> _THE PROBLEM_:
All the records that follow need to be reproduced exactly. Omit the images.

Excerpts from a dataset
'''

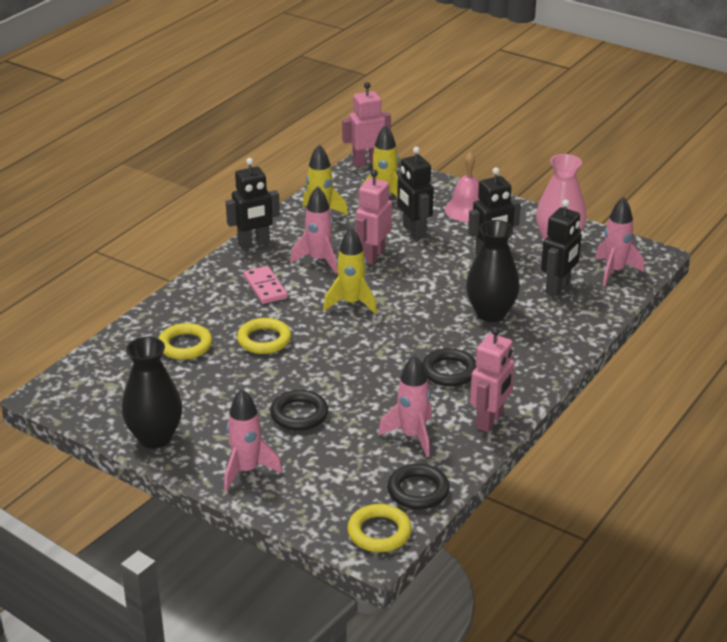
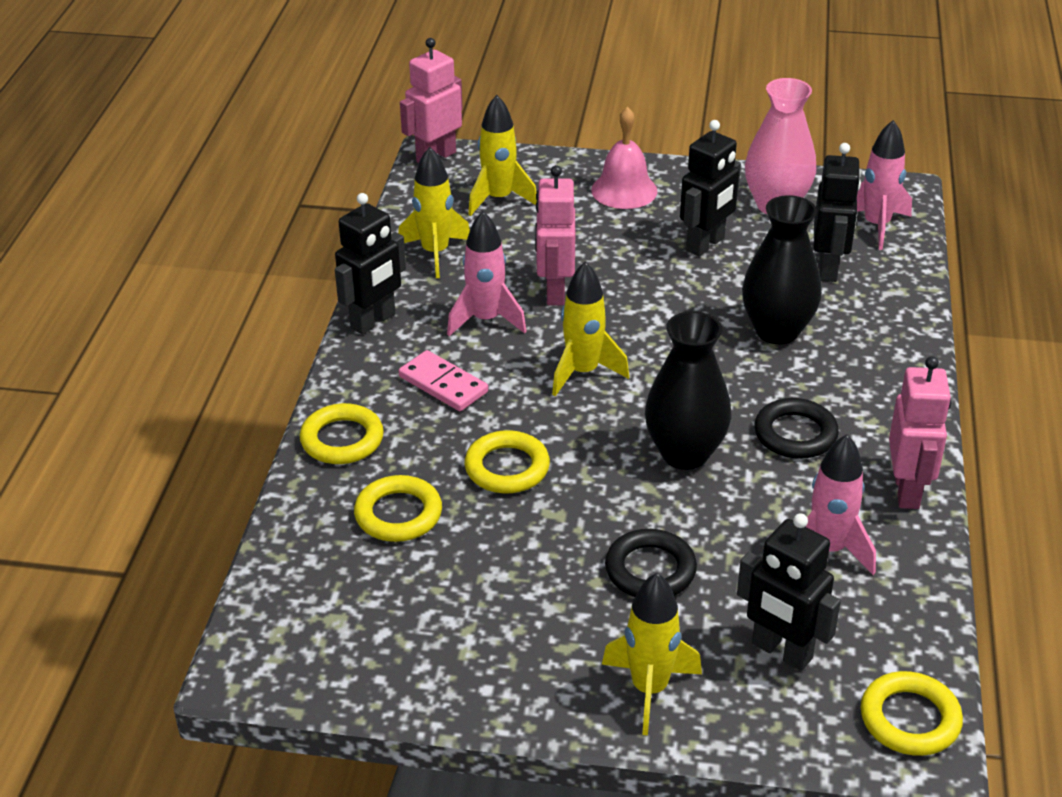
camera: 25 degrees left, 5 degrees up
(155, 438) = (472, 684): black vase -> black vase (685, 453)
(186, 300) = (342, 439): none -> yellow ring
(246, 470) = (649, 689): pink rocket -> yellow rocket
(414, 231) = (580, 241): black robot -> black robot (781, 651)
(418, 491) = (905, 632): black ring -> none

'''

> _SOLUTION TO THIS PROBLEM_:
camera: 25 degrees left, 5 degrees up
(155, 438) = (472, 684): black vase -> black vase (685, 453)
(186, 300) = (342, 439): none -> yellow ring
(246, 470) = (649, 689): pink rocket -> yellow rocket
(414, 231) = (580, 241): black robot -> black robot (781, 651)
(418, 491) = (905, 632): black ring -> none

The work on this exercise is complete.